Counted item lists:
○ ○ ○ ○ ○ ○ ○
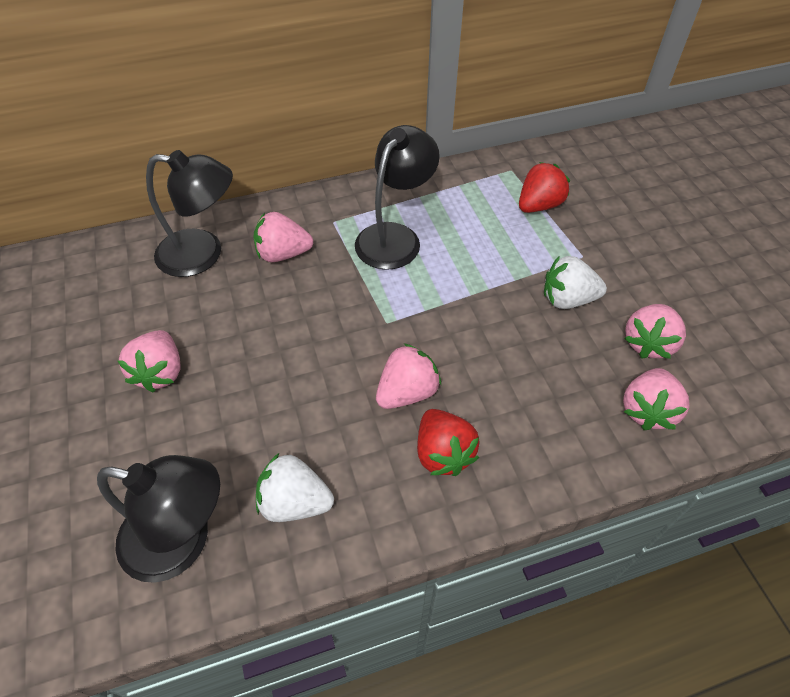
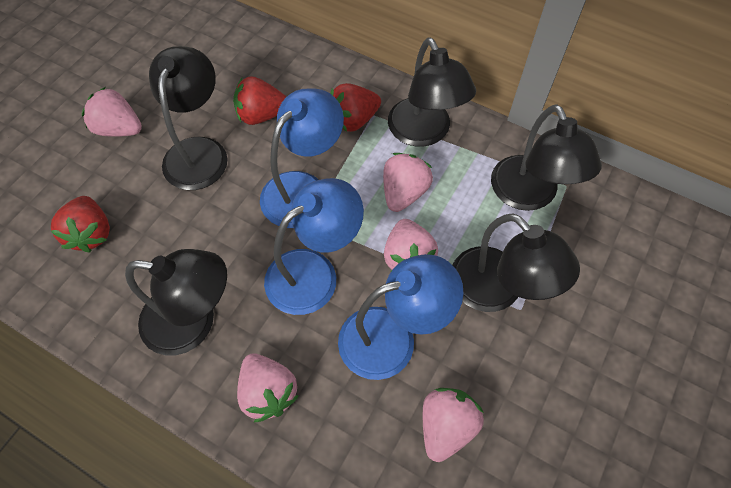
black lamp: 3 -> 5
blue lamp: 0 -> 3
red strawberry: 2 -> 3
white strawberry: 2 -> 0

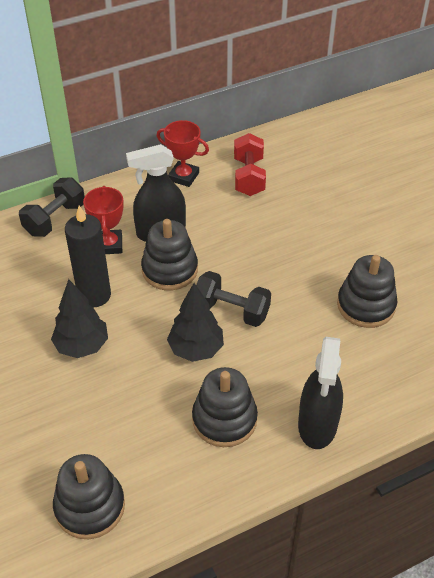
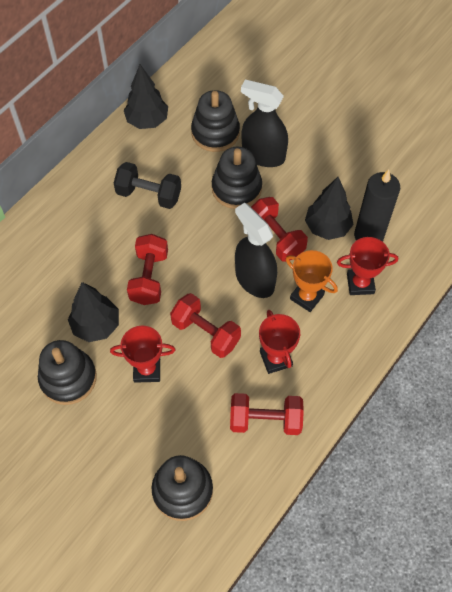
black dumbbell: 2 -> 1
black tree: 2 -> 3
orange trophy: 0 -> 1
red dumbbell: 1 -> 4
red trophy: 2 -> 3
○ ○ ○ ○ ○ ○ ○
HOW TO COMPLETE THIS TASK:
Above are the entries; copy every line among them that contains the word "strawberry".

EXERCISE OUTPUT:
red strawberry: 2 -> 3
white strawberry: 2 -> 0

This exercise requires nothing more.